## TASK STATEMENT
The full text of the records below, minus any pictures, should be given back word for word.

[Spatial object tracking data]
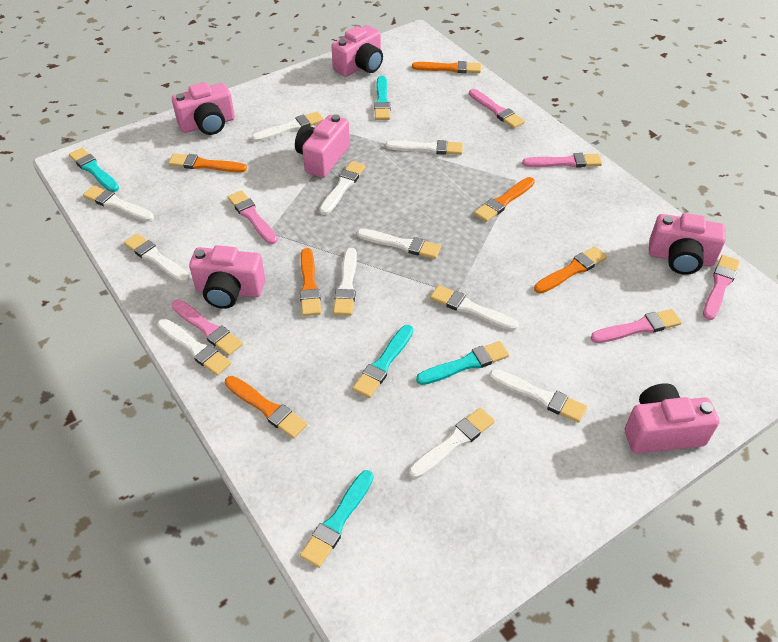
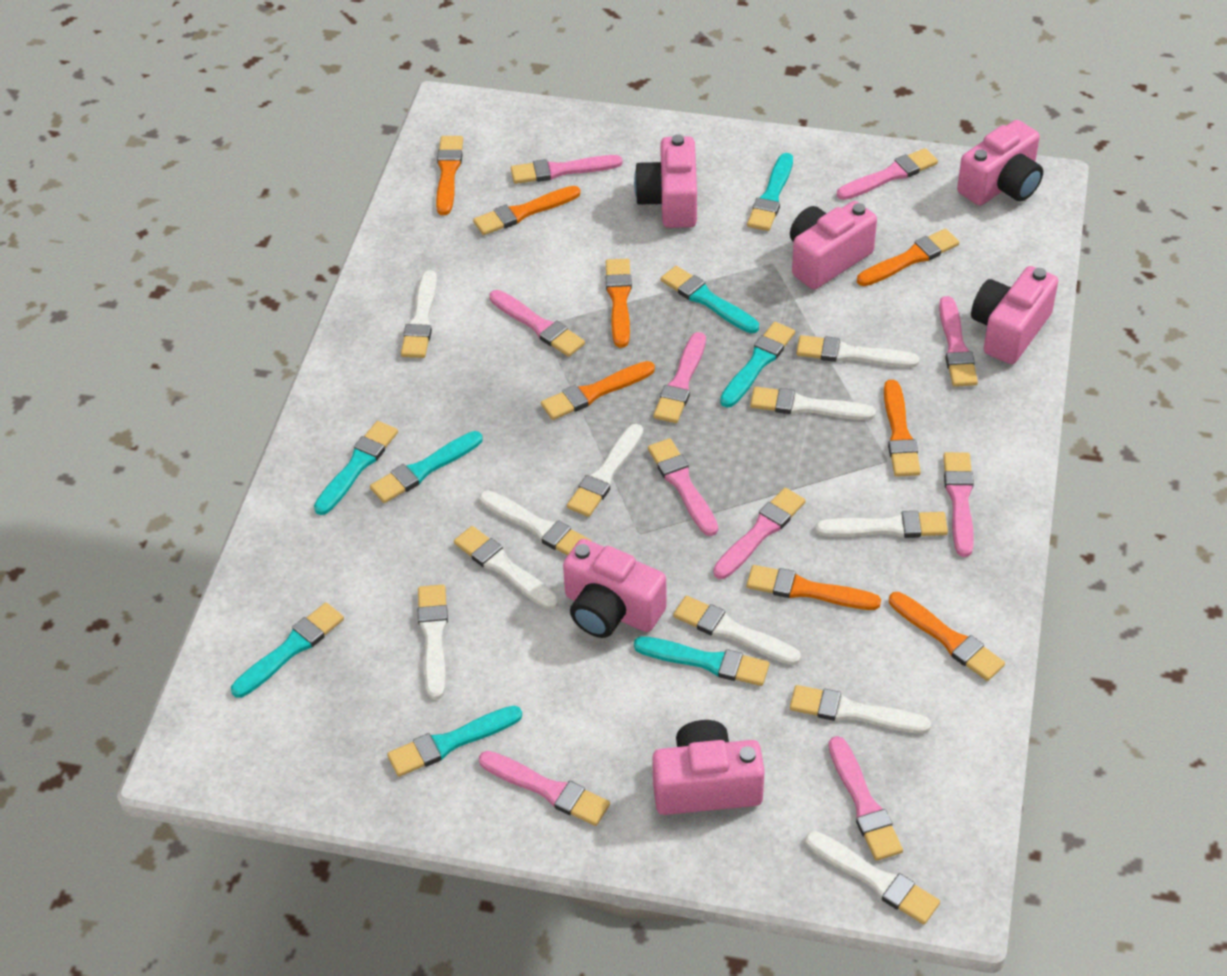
orange brush: 6 -> 8
pink brush: 6 -> 10
turquoise brush: 5 -> 8

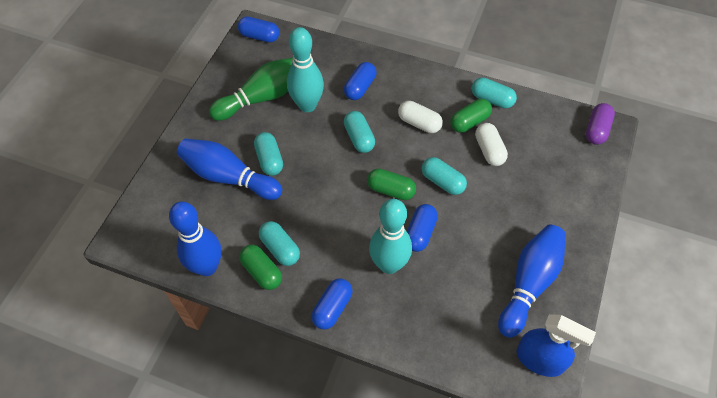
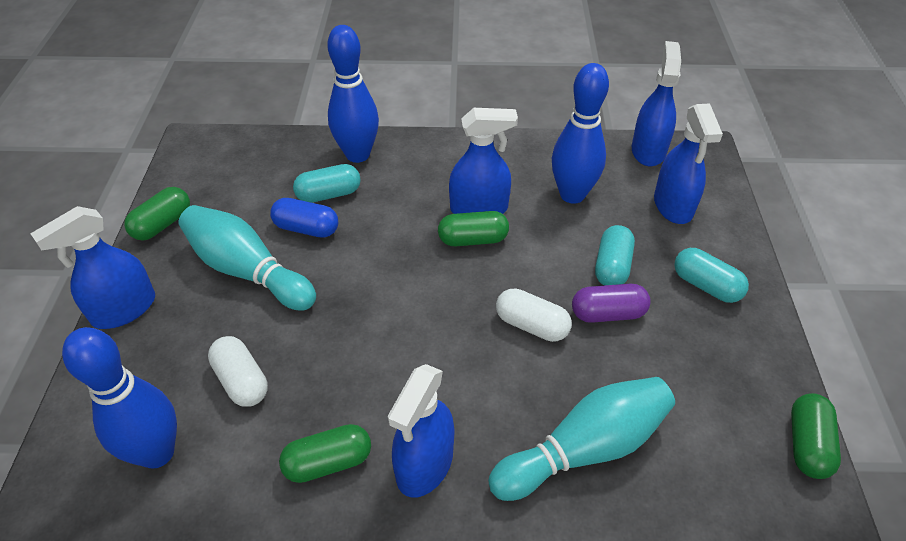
blue capsule: 4 -> 1
blue spray bottle: 1 -> 5
green bowling pin: 1 -> 0
green capsule: 3 -> 4
turquoise capsule: 5 -> 3

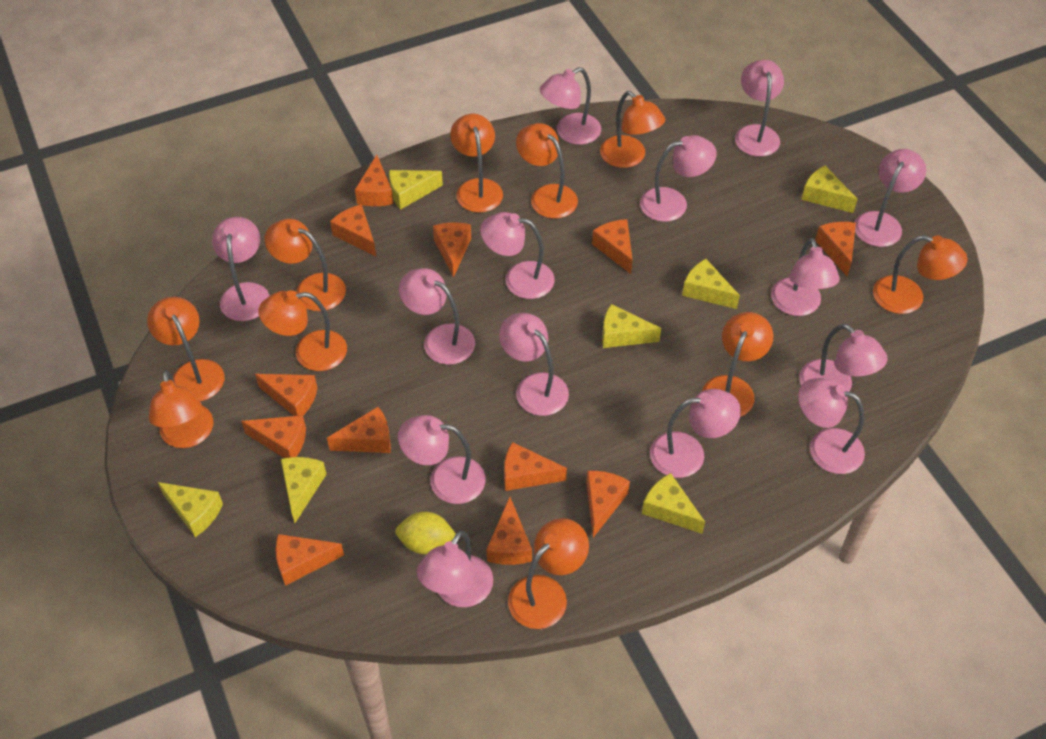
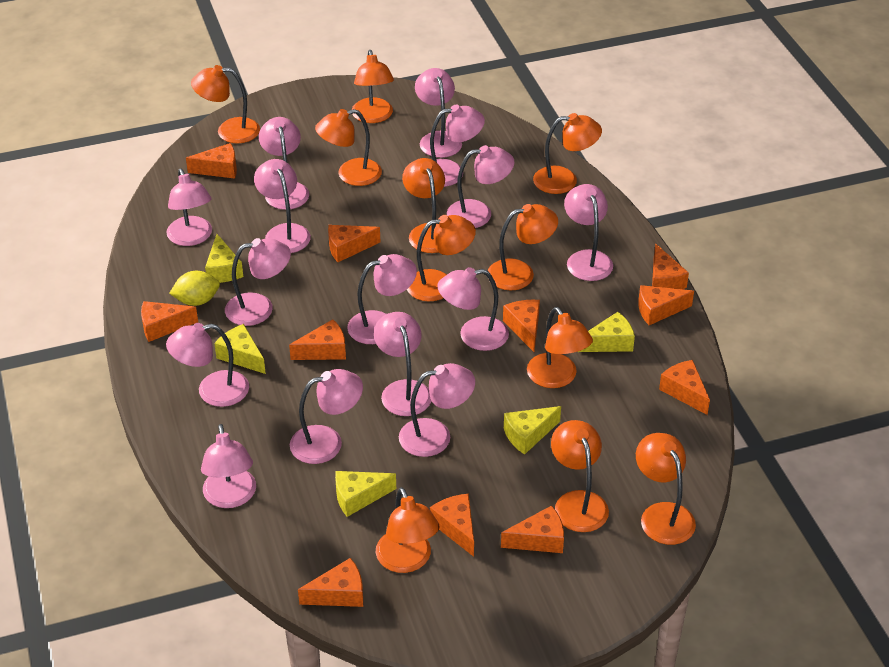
orange cheese: 12 -> 11
orange lamp: 10 -> 11
pink lamp: 14 -> 15
yellow cheese: 7 -> 5

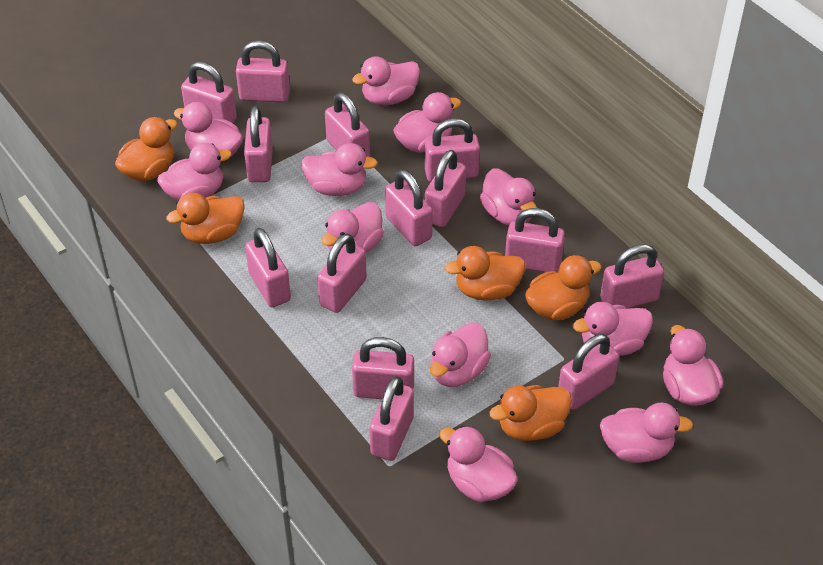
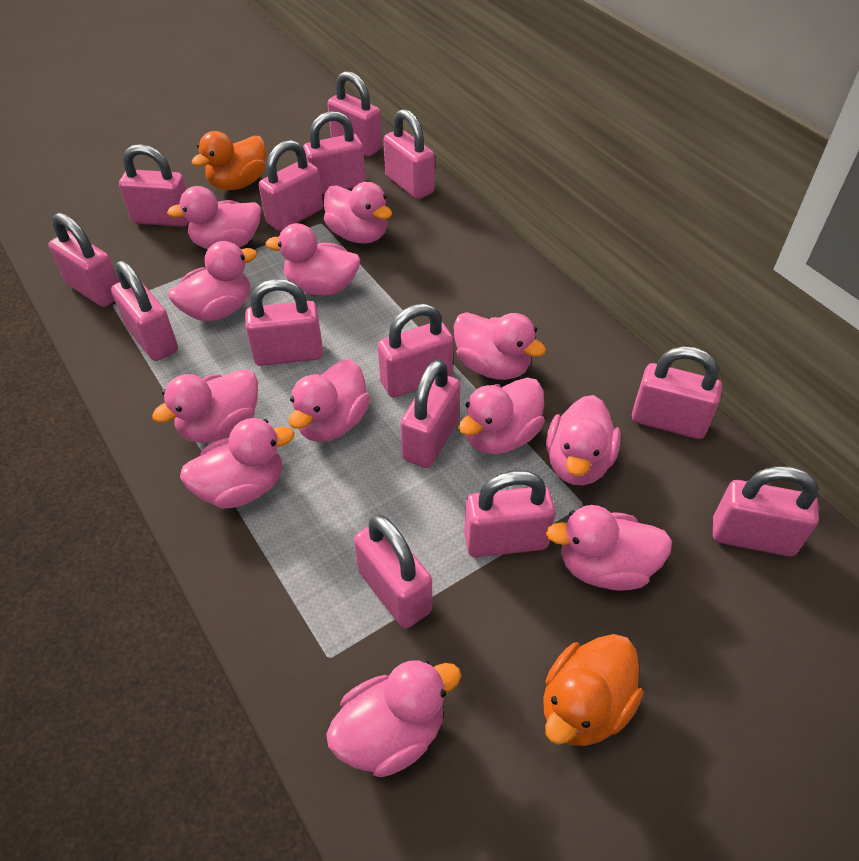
orange duck: 5 -> 2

## ANSWER TO THIS TASK
orange brush: 6 -> 8
pink brush: 6 -> 10
turquoise brush: 5 -> 8

blue capsule: 4 -> 1
blue spray bottle: 1 -> 5
green bowling pin: 1 -> 0
green capsule: 3 -> 4
turquoise capsule: 5 -> 3

orange cheese: 12 -> 11
orange lamp: 10 -> 11
pink lamp: 14 -> 15
yellow cheese: 7 -> 5

orange duck: 5 -> 2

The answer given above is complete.